- _GIVEN INSTRUCTION_:
Copy out each line exactly as it appears.

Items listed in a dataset
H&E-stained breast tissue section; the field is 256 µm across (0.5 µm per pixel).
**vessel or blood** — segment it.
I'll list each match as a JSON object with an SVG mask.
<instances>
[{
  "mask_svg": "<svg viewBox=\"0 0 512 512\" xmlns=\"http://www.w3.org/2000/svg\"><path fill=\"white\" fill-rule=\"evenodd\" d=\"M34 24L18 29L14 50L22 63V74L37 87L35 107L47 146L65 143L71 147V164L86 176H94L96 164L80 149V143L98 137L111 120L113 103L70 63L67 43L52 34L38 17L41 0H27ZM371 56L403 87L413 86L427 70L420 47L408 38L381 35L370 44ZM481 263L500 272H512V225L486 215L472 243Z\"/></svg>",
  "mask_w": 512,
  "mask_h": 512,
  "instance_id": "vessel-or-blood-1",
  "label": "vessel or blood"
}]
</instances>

- _CORRECT RESULT_:
H&E-stained breast tissue section; the field is 256 µm across (0.5 µm per pixel).
**vessel or blood** — segment it.
I'll list each match as a JSON object with an SVG mask.
<instances>
[{
  "mask_svg": "<svg viewBox=\"0 0 512 512\" xmlns=\"http://www.w3.org/2000/svg\"><path fill=\"white\" fill-rule=\"evenodd\" d=\"M34 24L18 29L14 50L22 63V74L37 87L35 107L47 146L65 143L71 147V164L86 176H94L96 164L80 149V143L98 137L111 120L113 103L70 63L67 43L52 34L38 17L41 0H27ZM371 56L403 87L413 86L427 70L420 47L408 38L381 35L370 44ZM481 263L500 272H512V225L486 215L472 243Z\"/></svg>",
  "mask_w": 512,
  "mask_h": 512,
  "instance_id": "vessel-or-blood-1",
  "label": "vessel or blood"
}]
</instances>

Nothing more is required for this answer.